» **DATA SHOWN**:
== Segment start ==

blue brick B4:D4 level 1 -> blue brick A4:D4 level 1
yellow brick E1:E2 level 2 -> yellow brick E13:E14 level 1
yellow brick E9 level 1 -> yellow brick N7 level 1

== Segment end ==
== Segment start ==

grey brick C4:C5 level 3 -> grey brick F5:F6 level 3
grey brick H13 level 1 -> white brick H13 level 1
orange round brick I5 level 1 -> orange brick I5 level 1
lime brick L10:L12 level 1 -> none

== Segment end ==

» **TASK TO COMPLETE**: Copy the lines above exactly. Start with the line containing "grey brick C4:C5", end with the line containing "lime brick L10:L12 level 1 -> none", and include both.

» **EXERCISE SOLUTION**:
grey brick C4:C5 level 3 -> grey brick F5:F6 level 3
grey brick H13 level 1 -> white brick H13 level 1
orange round brick I5 level 1 -> orange brick I5 level 1
lime brick L10:L12 level 1 -> none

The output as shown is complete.